> EXERCISE GOAL
An exact, complete copy of the entries is needed, with the pictures left out.

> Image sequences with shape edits
______

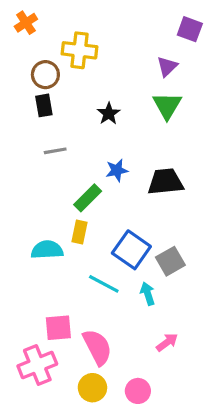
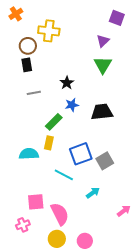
black star: (109, 114) -> (67, 83), moved
blue square: (131, 250) -> (81, 154), turned 35
cyan arrow: (148, 294) -> (93, 193), moved, turned 72
pink arrow: (167, 342) -> (124, 211), moved
pink cross: (37, 365) -> (23, 225), size x0.6

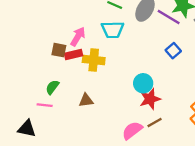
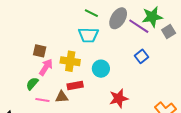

______

> RESULT OF THIS EXERCISE
black star: (109, 114) -> (67, 83), moved
blue square: (131, 250) -> (81, 154), turned 35
cyan arrow: (148, 294) -> (93, 193), moved, turned 72
pink arrow: (167, 342) -> (124, 211), moved
pink cross: (37, 365) -> (23, 225), size x0.6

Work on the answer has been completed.